Work task » Transcribe word for word the lines below from the line with "U1: AMS1117-3.3 -> MCP1700" through the line with "D4: LED (A N3, K", ends included.

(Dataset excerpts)
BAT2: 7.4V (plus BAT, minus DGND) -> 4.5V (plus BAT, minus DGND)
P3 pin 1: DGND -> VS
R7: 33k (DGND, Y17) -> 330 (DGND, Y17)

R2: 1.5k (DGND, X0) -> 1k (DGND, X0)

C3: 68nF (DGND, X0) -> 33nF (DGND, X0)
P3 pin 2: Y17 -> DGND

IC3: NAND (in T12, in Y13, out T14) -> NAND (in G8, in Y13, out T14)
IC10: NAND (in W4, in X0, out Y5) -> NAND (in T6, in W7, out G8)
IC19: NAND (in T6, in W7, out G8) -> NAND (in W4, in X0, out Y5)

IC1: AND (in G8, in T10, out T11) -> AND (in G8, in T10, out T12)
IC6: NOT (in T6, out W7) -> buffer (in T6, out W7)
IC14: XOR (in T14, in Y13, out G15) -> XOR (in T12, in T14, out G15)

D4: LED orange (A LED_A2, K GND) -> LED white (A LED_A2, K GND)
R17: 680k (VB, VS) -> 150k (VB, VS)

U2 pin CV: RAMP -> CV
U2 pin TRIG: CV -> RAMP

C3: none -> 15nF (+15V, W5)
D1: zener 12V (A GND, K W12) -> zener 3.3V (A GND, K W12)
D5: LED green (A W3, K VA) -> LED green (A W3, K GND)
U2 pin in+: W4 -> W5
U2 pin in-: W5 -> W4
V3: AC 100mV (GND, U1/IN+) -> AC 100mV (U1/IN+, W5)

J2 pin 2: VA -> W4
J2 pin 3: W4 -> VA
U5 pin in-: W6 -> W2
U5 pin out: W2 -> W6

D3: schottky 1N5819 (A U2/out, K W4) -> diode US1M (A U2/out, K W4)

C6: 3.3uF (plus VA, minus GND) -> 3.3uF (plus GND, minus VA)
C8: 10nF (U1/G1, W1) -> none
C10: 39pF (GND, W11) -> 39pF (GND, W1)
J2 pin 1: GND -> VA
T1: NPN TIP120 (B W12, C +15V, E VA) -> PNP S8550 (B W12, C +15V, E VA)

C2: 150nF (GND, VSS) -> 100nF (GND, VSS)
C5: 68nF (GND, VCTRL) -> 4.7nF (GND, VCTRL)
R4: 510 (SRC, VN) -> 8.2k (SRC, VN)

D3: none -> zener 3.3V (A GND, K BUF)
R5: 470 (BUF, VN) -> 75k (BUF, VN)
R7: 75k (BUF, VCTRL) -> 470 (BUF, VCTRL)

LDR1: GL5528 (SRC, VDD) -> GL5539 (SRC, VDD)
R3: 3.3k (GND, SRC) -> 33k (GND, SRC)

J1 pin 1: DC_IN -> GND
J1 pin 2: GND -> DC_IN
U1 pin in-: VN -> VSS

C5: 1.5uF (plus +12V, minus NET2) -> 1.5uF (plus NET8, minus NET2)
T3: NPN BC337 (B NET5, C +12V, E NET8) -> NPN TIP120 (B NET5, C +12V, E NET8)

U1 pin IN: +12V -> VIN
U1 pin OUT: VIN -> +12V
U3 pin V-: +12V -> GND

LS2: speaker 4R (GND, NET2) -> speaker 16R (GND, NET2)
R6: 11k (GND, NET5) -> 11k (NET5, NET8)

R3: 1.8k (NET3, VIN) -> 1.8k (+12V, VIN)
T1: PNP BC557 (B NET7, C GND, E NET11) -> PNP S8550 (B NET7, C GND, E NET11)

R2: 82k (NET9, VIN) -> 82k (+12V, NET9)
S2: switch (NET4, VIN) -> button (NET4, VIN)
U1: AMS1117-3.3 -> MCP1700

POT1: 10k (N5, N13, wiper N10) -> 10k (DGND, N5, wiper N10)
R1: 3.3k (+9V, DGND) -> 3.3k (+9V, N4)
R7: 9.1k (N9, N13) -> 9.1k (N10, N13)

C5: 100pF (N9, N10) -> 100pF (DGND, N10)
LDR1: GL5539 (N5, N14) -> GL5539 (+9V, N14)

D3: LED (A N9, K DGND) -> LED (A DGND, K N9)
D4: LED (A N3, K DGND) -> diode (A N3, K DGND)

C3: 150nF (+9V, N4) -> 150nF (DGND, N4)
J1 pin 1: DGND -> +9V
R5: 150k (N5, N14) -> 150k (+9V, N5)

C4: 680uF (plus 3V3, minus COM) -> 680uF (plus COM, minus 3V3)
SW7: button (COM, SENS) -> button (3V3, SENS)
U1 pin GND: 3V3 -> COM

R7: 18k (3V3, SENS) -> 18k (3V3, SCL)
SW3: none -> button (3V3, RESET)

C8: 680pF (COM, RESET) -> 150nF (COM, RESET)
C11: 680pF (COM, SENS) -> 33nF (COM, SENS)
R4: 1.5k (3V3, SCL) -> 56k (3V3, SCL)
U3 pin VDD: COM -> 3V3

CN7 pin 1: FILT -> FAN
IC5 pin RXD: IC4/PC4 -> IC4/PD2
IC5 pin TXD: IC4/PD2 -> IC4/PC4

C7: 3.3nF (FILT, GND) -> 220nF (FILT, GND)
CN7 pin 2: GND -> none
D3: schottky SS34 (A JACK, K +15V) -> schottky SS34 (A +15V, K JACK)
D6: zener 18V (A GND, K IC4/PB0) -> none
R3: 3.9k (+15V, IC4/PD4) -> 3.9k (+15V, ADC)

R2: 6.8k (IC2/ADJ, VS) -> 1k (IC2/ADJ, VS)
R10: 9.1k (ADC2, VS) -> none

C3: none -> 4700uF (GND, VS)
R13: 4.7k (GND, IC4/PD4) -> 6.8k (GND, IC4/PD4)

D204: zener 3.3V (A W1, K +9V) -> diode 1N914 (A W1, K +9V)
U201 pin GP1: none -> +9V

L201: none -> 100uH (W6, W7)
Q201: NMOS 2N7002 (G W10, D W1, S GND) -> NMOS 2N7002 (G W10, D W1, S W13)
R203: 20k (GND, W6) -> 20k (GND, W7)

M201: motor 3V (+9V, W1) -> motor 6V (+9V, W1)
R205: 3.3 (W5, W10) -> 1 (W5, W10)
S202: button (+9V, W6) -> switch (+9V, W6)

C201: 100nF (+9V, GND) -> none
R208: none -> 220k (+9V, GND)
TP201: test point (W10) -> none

Reply »
U1: AMS1117-3.3 -> MCP1700

POT1: 10k (N5, N13, wiper N10) -> 10k (DGND, N5, wiper N10)
R1: 3.3k (+9V, DGND) -> 3.3k (+9V, N4)
R7: 9.1k (N9, N13) -> 9.1k (N10, N13)

C5: 100pF (N9, N10) -> 100pF (DGND, N10)
LDR1: GL5539 (N5, N14) -> GL5539 (+9V, N14)

D3: LED (A N9, K DGND) -> LED (A DGND, K N9)
D4: LED (A N3, K DGND) -> diode (A N3, K DGND)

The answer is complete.